## The task
Exactly the lines below from the line with "none -> cyan brick D4:D7 level 1" through the line with "none -> brown brick H3 level 2" must make up the answer, both ends included and pictures left out.

## Entries supplied

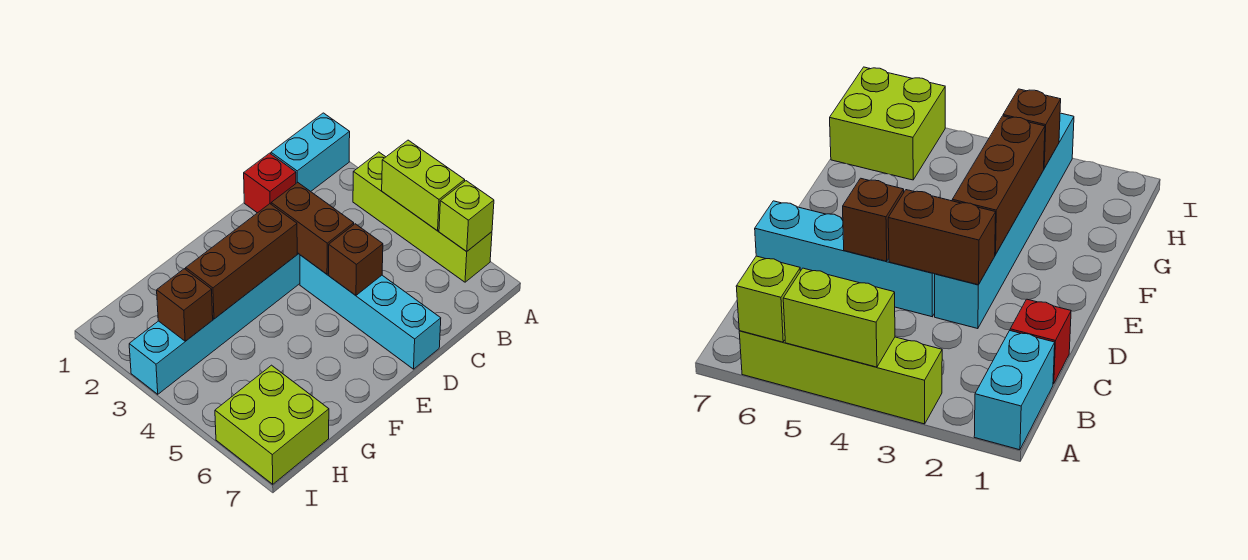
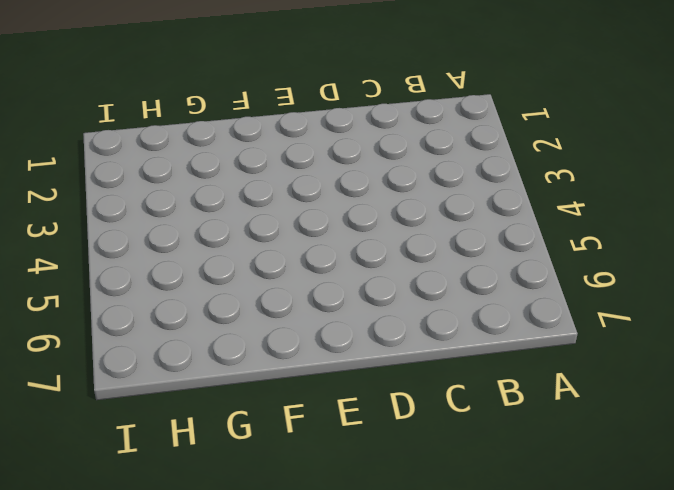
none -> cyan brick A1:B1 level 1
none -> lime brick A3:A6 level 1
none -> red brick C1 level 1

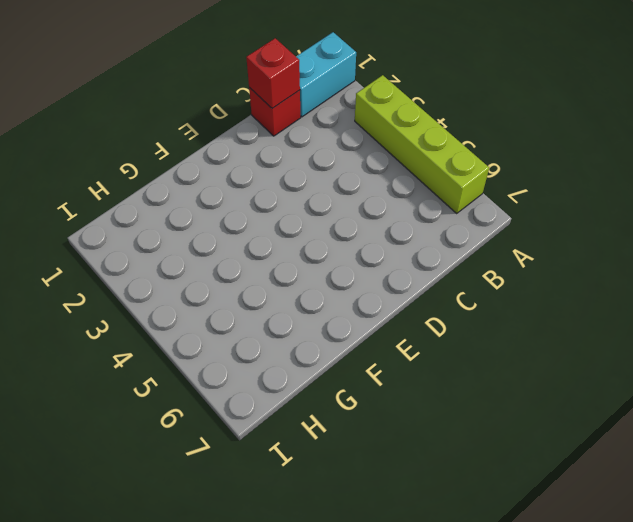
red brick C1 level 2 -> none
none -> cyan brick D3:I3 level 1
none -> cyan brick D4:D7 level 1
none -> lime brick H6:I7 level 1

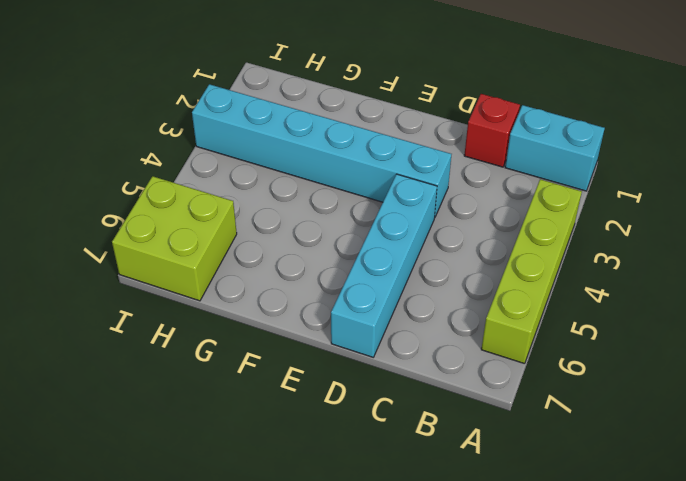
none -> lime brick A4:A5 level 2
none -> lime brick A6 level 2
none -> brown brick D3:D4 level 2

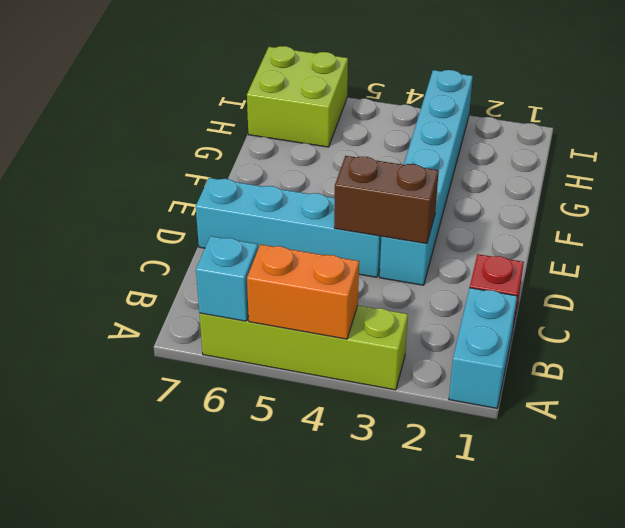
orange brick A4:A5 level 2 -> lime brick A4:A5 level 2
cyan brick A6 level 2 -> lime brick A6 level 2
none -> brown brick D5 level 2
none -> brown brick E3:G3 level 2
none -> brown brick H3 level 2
* * *
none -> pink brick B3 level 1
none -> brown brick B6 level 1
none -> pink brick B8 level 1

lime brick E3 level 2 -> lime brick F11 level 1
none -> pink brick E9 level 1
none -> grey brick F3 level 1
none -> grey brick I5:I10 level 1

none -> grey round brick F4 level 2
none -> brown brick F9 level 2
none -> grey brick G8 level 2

## Task result
none -> cyan brick D4:D7 level 1
none -> lime brick H6:I7 level 1

none -> lime brick A4:A5 level 2
none -> lime brick A6 level 2
none -> brown brick D3:D4 level 2

orange brick A4:A5 level 2 -> lime brick A4:A5 level 2
cyan brick A6 level 2 -> lime brick A6 level 2
none -> brown brick D5 level 2
none -> brown brick E3:G3 level 2
none -> brown brick H3 level 2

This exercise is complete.